AIM OF THE TASK - Of the entries below, return only those lines from the line with "brown candle: 3 -> 4" to the line with "purple book: 4 -> 2", exactly, both included.

WORKING DATA -

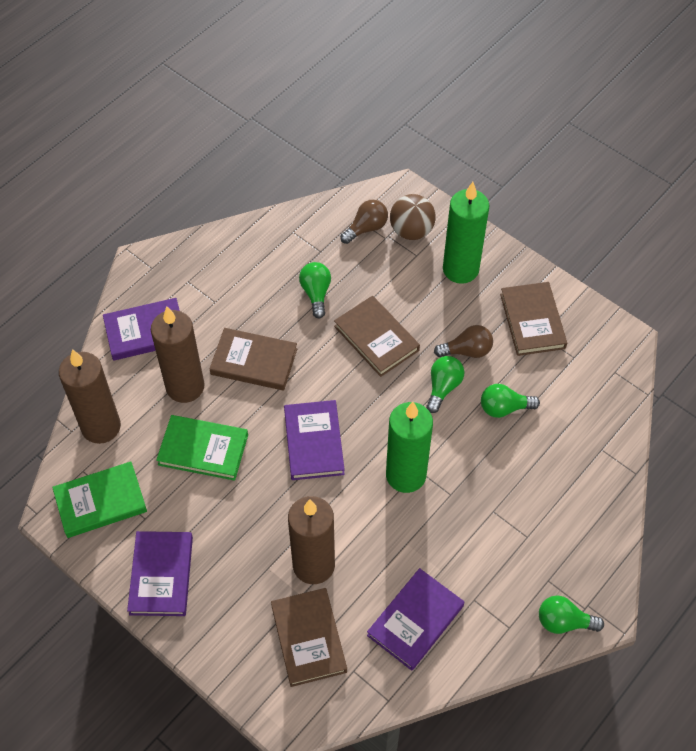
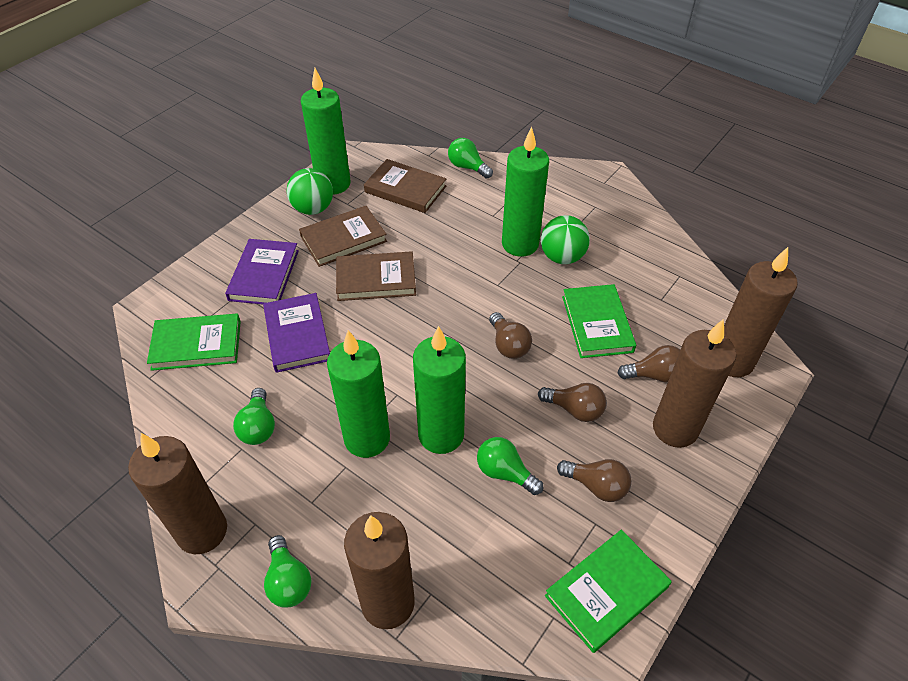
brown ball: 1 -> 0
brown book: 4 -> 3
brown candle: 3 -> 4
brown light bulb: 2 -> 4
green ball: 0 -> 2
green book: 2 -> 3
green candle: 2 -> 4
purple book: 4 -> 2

---

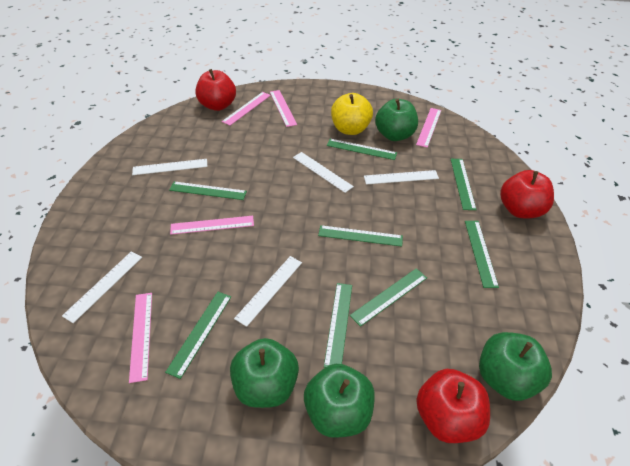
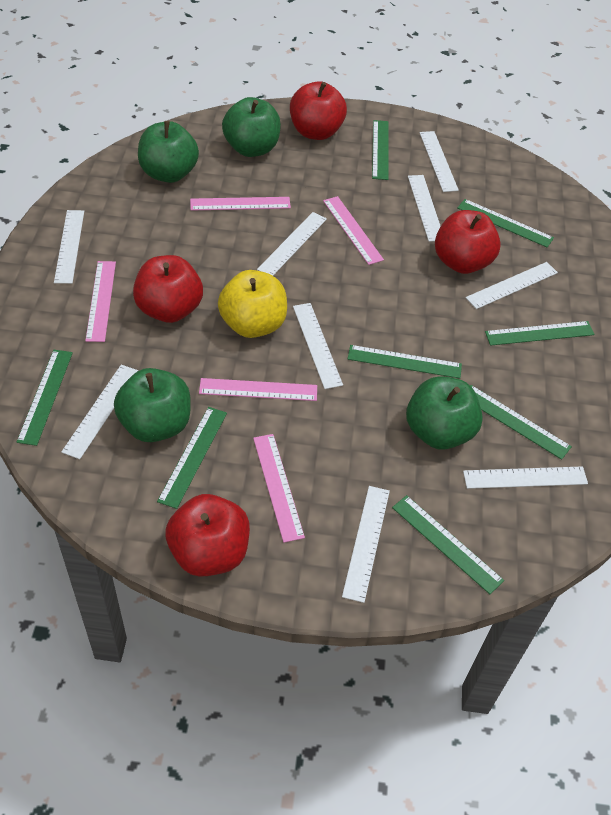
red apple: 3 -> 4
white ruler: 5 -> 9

RESULT FOR THIS TASK -
brown candle: 3 -> 4
brown light bulb: 2 -> 4
green ball: 0 -> 2
green book: 2 -> 3
green candle: 2 -> 4
purple book: 4 -> 2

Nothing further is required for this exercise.